** Exercise aim **
Lift out, unaltered, the lines of the material below between the line holding "black brick H6:H7" and the line holding "brown brick F12", counting both.

** Data excerpts **
--

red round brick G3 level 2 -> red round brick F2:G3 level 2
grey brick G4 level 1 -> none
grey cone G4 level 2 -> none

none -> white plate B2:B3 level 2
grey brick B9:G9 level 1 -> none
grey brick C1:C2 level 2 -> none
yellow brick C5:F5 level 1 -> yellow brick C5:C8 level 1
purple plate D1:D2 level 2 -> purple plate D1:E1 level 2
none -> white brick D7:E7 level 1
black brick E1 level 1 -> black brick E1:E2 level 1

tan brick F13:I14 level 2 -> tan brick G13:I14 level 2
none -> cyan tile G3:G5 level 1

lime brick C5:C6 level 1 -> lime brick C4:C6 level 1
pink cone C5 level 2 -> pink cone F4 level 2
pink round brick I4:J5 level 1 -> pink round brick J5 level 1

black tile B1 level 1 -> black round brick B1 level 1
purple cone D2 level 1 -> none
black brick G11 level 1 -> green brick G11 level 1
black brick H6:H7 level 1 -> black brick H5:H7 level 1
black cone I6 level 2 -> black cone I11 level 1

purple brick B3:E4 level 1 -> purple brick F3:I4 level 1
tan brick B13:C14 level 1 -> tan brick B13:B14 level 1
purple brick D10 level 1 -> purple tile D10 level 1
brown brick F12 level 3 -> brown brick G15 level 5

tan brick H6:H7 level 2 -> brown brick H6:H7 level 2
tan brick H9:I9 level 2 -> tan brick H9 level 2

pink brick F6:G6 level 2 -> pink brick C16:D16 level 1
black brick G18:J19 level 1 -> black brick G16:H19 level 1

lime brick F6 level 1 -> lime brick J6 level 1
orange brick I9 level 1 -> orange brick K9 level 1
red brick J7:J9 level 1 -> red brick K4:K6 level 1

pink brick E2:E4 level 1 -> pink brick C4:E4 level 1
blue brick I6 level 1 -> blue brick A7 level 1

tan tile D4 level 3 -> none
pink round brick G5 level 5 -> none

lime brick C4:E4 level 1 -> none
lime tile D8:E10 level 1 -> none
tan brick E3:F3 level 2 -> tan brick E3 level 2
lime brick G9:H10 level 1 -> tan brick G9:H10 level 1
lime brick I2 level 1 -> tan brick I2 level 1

--

** Solved exercise **
black brick H6:H7 level 1 -> black brick H5:H7 level 1
black cone I6 level 2 -> black cone I11 level 1

purple brick B3:E4 level 1 -> purple brick F3:I4 level 1
tan brick B13:C14 level 1 -> tan brick B13:B14 level 1
purple brick D10 level 1 -> purple tile D10 level 1
brown brick F12 level 3 -> brown brick G15 level 5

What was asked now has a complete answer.